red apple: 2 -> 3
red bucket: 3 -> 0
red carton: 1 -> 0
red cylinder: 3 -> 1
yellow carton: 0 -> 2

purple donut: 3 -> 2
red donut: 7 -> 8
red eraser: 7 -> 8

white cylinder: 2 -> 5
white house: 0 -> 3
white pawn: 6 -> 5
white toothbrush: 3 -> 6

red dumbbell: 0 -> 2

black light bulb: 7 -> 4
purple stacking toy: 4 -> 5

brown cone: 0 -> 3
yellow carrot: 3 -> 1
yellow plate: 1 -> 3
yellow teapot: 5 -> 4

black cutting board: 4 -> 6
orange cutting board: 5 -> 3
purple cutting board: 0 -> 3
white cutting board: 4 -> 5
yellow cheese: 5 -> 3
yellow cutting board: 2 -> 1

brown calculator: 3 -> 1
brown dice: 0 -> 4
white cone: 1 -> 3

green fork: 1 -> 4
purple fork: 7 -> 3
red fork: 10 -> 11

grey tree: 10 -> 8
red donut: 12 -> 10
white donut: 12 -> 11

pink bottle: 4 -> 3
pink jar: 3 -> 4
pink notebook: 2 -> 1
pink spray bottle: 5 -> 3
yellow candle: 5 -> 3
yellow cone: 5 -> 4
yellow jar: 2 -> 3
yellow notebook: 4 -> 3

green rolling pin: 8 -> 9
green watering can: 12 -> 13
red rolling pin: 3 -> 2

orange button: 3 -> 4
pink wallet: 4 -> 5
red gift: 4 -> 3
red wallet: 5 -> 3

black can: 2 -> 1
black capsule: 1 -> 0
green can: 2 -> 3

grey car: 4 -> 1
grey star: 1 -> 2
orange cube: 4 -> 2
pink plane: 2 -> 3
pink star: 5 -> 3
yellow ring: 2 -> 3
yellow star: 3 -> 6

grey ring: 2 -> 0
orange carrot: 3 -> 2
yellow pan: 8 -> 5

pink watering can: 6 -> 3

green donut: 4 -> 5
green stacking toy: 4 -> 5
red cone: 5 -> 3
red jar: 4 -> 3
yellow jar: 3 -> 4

====

→ **Try it**:
Reproduce, exactly and with nothing added, the lines from the one that includes "yellow star: 3 -> 6" through the last line of the material.

→ **Solution below**:
yellow star: 3 -> 6

grey ring: 2 -> 0
orange carrot: 3 -> 2
yellow pan: 8 -> 5

pink watering can: 6 -> 3

green donut: 4 -> 5
green stacking toy: 4 -> 5
red cone: 5 -> 3
red jar: 4 -> 3
yellow jar: 3 -> 4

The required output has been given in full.